ABOUT THIS TASK
Reproduce all entries verbatim, with nothing added or dropped.

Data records
= = = = =

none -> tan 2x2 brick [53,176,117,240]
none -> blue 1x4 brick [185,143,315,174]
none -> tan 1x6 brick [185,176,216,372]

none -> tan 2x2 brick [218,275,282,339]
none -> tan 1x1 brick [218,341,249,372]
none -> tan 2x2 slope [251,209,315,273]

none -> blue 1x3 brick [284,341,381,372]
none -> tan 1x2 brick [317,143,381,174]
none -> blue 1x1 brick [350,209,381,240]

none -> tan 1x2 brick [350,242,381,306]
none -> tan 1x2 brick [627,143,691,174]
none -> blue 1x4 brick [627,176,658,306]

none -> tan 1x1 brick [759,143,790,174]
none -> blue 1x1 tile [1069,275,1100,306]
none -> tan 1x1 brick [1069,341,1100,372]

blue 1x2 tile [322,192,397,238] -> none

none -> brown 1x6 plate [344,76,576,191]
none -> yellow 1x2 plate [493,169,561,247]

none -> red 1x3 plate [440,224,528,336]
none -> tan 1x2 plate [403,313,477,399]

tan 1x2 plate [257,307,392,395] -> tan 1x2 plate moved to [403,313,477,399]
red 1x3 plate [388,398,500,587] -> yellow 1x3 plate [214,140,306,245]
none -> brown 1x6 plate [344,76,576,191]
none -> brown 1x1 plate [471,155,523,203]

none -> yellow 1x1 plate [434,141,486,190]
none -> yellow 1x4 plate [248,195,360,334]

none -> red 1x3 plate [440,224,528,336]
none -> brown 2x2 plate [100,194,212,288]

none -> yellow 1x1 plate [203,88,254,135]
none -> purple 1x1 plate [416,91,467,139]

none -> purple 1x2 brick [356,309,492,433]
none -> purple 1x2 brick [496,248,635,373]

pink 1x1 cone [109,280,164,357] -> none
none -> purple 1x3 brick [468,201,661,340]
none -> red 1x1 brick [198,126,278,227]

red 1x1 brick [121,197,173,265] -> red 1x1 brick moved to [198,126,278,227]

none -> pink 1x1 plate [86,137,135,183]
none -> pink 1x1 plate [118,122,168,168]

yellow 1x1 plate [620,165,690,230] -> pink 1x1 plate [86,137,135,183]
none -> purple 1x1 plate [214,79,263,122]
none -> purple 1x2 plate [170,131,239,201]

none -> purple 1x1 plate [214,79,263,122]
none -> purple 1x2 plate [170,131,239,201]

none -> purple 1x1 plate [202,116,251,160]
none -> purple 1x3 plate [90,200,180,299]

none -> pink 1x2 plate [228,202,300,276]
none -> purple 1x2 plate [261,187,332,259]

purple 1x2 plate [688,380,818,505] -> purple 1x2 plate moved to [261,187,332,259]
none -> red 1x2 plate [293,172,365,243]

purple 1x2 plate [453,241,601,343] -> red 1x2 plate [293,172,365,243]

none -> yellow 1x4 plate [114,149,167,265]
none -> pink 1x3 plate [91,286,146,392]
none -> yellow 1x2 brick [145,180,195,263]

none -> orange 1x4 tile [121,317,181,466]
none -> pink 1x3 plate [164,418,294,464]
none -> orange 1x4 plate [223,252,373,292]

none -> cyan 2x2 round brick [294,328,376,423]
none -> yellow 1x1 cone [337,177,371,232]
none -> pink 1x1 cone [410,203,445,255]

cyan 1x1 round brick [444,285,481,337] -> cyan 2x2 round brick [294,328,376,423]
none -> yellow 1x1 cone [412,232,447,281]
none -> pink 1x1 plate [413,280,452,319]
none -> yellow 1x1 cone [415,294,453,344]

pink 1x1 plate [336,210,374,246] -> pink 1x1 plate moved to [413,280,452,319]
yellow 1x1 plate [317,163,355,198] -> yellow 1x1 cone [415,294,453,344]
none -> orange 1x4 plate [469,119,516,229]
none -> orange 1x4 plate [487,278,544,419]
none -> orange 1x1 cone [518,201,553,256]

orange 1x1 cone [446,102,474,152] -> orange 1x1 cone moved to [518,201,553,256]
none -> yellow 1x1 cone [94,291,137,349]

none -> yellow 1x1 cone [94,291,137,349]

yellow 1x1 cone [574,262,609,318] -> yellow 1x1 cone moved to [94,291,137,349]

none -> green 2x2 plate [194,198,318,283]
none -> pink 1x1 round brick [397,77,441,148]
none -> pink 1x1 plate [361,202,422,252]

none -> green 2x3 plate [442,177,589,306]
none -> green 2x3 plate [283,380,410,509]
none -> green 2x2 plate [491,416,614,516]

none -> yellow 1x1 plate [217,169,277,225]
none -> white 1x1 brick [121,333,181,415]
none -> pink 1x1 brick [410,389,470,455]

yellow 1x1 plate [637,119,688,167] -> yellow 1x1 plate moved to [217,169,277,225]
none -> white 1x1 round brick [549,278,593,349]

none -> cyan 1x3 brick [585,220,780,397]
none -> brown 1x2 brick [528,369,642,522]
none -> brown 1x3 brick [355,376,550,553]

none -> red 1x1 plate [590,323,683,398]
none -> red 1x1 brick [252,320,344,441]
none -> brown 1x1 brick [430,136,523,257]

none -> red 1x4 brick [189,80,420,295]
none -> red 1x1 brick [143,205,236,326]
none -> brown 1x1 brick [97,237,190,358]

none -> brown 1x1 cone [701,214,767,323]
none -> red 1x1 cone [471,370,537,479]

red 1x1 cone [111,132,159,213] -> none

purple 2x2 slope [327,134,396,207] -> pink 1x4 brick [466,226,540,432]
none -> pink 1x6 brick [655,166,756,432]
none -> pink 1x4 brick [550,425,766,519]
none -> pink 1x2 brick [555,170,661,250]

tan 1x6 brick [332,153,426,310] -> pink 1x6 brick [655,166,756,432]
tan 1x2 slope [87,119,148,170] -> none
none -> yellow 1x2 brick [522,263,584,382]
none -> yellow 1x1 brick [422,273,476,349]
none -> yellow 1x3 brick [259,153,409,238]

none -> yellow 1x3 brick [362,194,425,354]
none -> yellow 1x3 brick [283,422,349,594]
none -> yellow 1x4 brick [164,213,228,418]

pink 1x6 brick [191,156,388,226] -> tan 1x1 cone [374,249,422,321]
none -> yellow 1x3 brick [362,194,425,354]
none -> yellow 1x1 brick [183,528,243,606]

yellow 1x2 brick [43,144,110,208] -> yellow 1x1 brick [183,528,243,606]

= = = = =

RESPONSE
none -> tan 2x2 brick [53,176,117,240]
none -> blue 1x4 brick [185,143,315,174]
none -> tan 1x6 brick [185,176,216,372]

none -> tan 2x2 brick [218,275,282,339]
none -> tan 1x1 brick [218,341,249,372]
none -> tan 2x2 slope [251,209,315,273]

none -> blue 1x3 brick [284,341,381,372]
none -> tan 1x2 brick [317,143,381,174]
none -> blue 1x1 brick [350,209,381,240]

none -> tan 1x2 brick [350,242,381,306]
none -> tan 1x2 brick [627,143,691,174]
none -> blue 1x4 brick [627,176,658,306]

none -> tan 1x1 brick [759,143,790,174]
none -> blue 1x1 tile [1069,275,1100,306]
none -> tan 1x1 brick [1069,341,1100,372]

blue 1x2 tile [322,192,397,238] -> none

none -> brown 1x6 plate [344,76,576,191]
none -> yellow 1x2 plate [493,169,561,247]

none -> red 1x3 plate [440,224,528,336]
none -> tan 1x2 plate [403,313,477,399]

tan 1x2 plate [257,307,392,395] -> tan 1x2 plate moved to [403,313,477,399]
red 1x3 plate [388,398,500,587] -> yellow 1x3 plate [214,140,306,245]
none -> brown 1x6 plate [344,76,576,191]
none -> brown 1x1 plate [471,155,523,203]

none -> yellow 1x1 plate [434,141,486,190]
none -> yellow 1x4 plate [248,195,360,334]

none -> red 1x3 plate [440,224,528,336]
none -> brown 2x2 plate [100,194,212,288]

none -> yellow 1x1 plate [203,88,254,135]
none -> purple 1x1 plate [416,91,467,139]

none -> purple 1x2 brick [356,309,492,433]
none -> purple 1x2 brick [496,248,635,373]

pink 1x1 cone [109,280,164,357] -> none
none -> purple 1x3 brick [468,201,661,340]
none -> red 1x1 brick [198,126,278,227]

red 1x1 brick [121,197,173,265] -> red 1x1 brick moved to [198,126,278,227]

none -> pink 1x1 plate [86,137,135,183]
none -> pink 1x1 plate [118,122,168,168]

yellow 1x1 plate [620,165,690,230] -> pink 1x1 plate [86,137,135,183]
none -> purple 1x1 plate [214,79,263,122]
none -> purple 1x2 plate [170,131,239,201]

none -> purple 1x1 plate [214,79,263,122]
none -> purple 1x2 plate [170,131,239,201]

none -> purple 1x1 plate [202,116,251,160]
none -> purple 1x3 plate [90,200,180,299]

none -> pink 1x2 plate [228,202,300,276]
none -> purple 1x2 plate [261,187,332,259]

purple 1x2 plate [688,380,818,505] -> purple 1x2 plate moved to [261,187,332,259]
none -> red 1x2 plate [293,172,365,243]

purple 1x2 plate [453,241,601,343] -> red 1x2 plate [293,172,365,243]

none -> yellow 1x4 plate [114,149,167,265]
none -> pink 1x3 plate [91,286,146,392]
none -> yellow 1x2 brick [145,180,195,263]

none -> orange 1x4 tile [121,317,181,466]
none -> pink 1x3 plate [164,418,294,464]
none -> orange 1x4 plate [223,252,373,292]

none -> cyan 2x2 round brick [294,328,376,423]
none -> yellow 1x1 cone [337,177,371,232]
none -> pink 1x1 cone [410,203,445,255]

cyan 1x1 round brick [444,285,481,337] -> cyan 2x2 round brick [294,328,376,423]
none -> yellow 1x1 cone [412,232,447,281]
none -> pink 1x1 plate [413,280,452,319]
none -> yellow 1x1 cone [415,294,453,344]

pink 1x1 plate [336,210,374,246] -> pink 1x1 plate moved to [413,280,452,319]
yellow 1x1 plate [317,163,355,198] -> yellow 1x1 cone [415,294,453,344]
none -> orange 1x4 plate [469,119,516,229]
none -> orange 1x4 plate [487,278,544,419]
none -> orange 1x1 cone [518,201,553,256]

orange 1x1 cone [446,102,474,152] -> orange 1x1 cone moved to [518,201,553,256]
none -> yellow 1x1 cone [94,291,137,349]

none -> yellow 1x1 cone [94,291,137,349]

yellow 1x1 cone [574,262,609,318] -> yellow 1x1 cone moved to [94,291,137,349]

none -> green 2x2 plate [194,198,318,283]
none -> pink 1x1 round brick [397,77,441,148]
none -> pink 1x1 plate [361,202,422,252]

none -> green 2x3 plate [442,177,589,306]
none -> green 2x3 plate [283,380,410,509]
none -> green 2x2 plate [491,416,614,516]

none -> yellow 1x1 plate [217,169,277,225]
none -> white 1x1 brick [121,333,181,415]
none -> pink 1x1 brick [410,389,470,455]

yellow 1x1 plate [637,119,688,167] -> yellow 1x1 plate moved to [217,169,277,225]
none -> white 1x1 round brick [549,278,593,349]

none -> cyan 1x3 brick [585,220,780,397]
none -> brown 1x2 brick [528,369,642,522]
none -> brown 1x3 brick [355,376,550,553]

none -> red 1x1 plate [590,323,683,398]
none -> red 1x1 brick [252,320,344,441]
none -> brown 1x1 brick [430,136,523,257]

none -> red 1x4 brick [189,80,420,295]
none -> red 1x1 brick [143,205,236,326]
none -> brown 1x1 brick [97,237,190,358]

none -> brown 1x1 cone [701,214,767,323]
none -> red 1x1 cone [471,370,537,479]

red 1x1 cone [111,132,159,213] -> none

purple 2x2 slope [327,134,396,207] -> pink 1x4 brick [466,226,540,432]
none -> pink 1x6 brick [655,166,756,432]
none -> pink 1x4 brick [550,425,766,519]
none -> pink 1x2 brick [555,170,661,250]

tan 1x6 brick [332,153,426,310] -> pink 1x6 brick [655,166,756,432]
tan 1x2 slope [87,119,148,170] -> none
none -> yellow 1x2 brick [522,263,584,382]
none -> yellow 1x1 brick [422,273,476,349]
none -> yellow 1x3 brick [259,153,409,238]

none -> yellow 1x3 brick [362,194,425,354]
none -> yellow 1x3 brick [283,422,349,594]
none -> yellow 1x4 brick [164,213,228,418]

pink 1x6 brick [191,156,388,226] -> tan 1x1 cone [374,249,422,321]
none -> yellow 1x3 brick [362,194,425,354]
none -> yellow 1x1 brick [183,528,243,606]

yellow 1x2 brick [43,144,110,208] -> yellow 1x1 brick [183,528,243,606]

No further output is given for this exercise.